§ Exercise objective: Return only the lines from the one containing "P101 pin 2: GND -> PWR_IN" to the end of the material, with each one exactly as it appears.

** Opening Entries provided block **

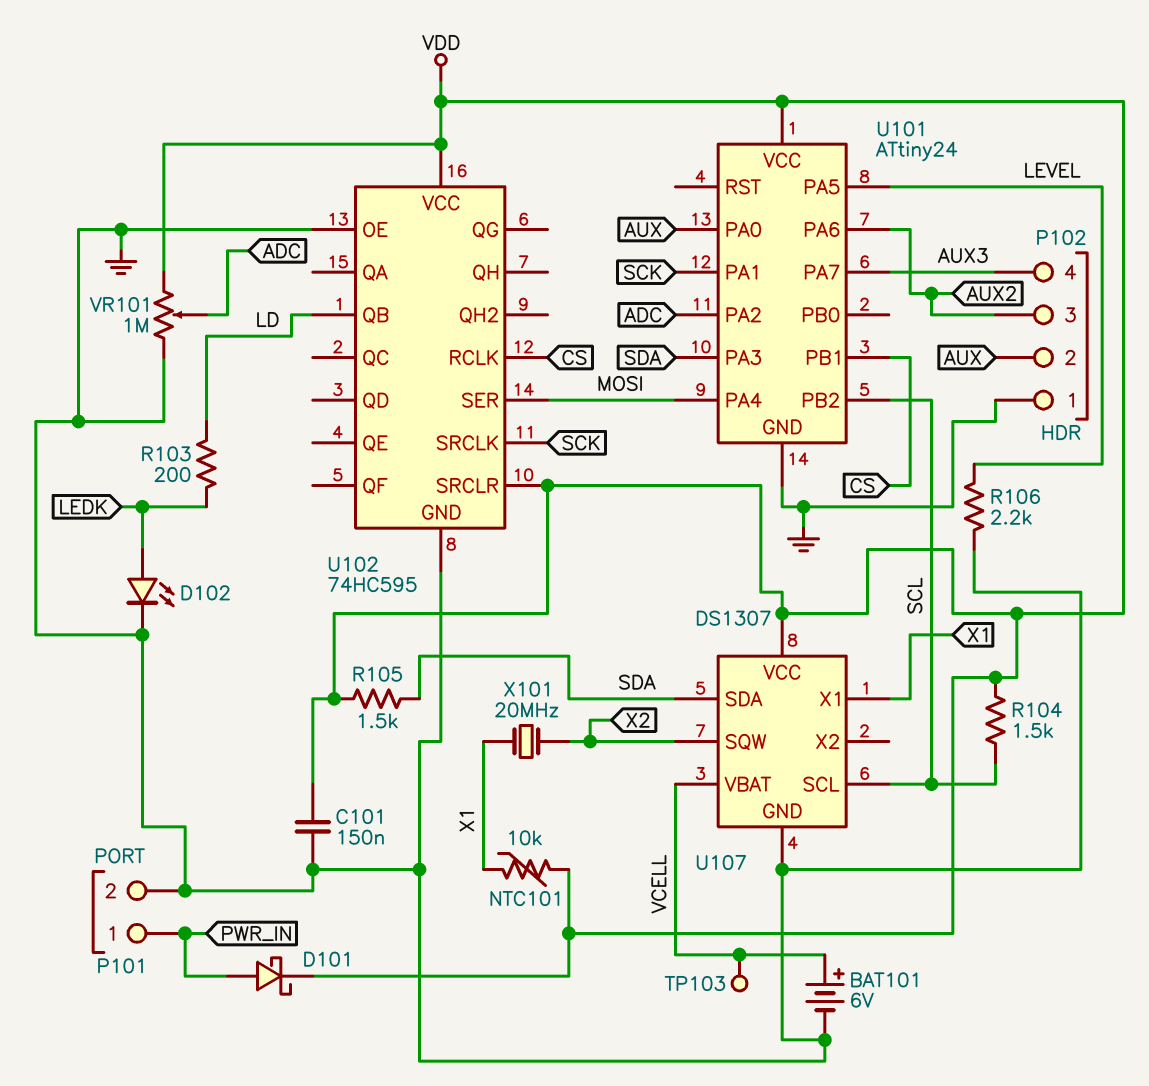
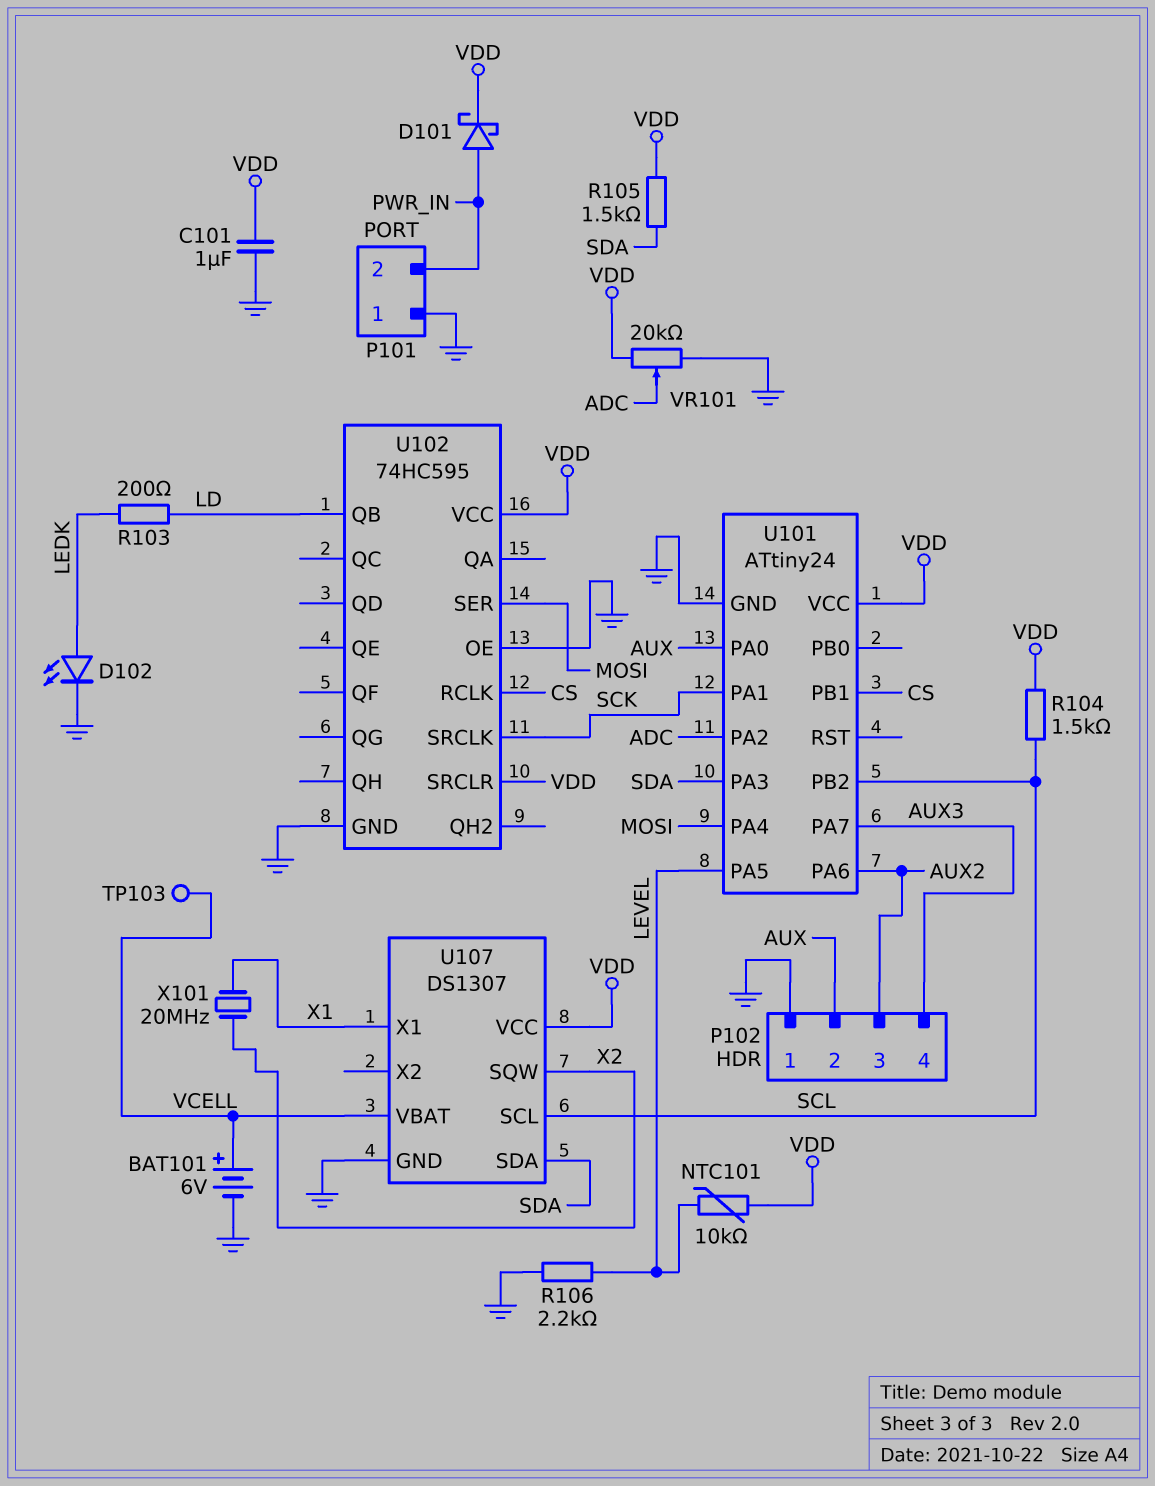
C101: 150nF (GND, VDD) -> 1uF (GND, VDD)
NTC101: 10k (VDD, X1) -> 10k (LEVEL, VDD)
P101 pin 1: PWR_IN -> GND
P101 pin 2: GND -> PWR_IN
VR101: 1M (GND, VDD, wiper ADC) -> 20k (GND, VDD, wiper ADC)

** Closing Entries provided block **

§ Exercise result:
P101 pin 2: GND -> PWR_IN
VR101: 1M (GND, VDD, wiper ADC) -> 20k (GND, VDD, wiper ADC)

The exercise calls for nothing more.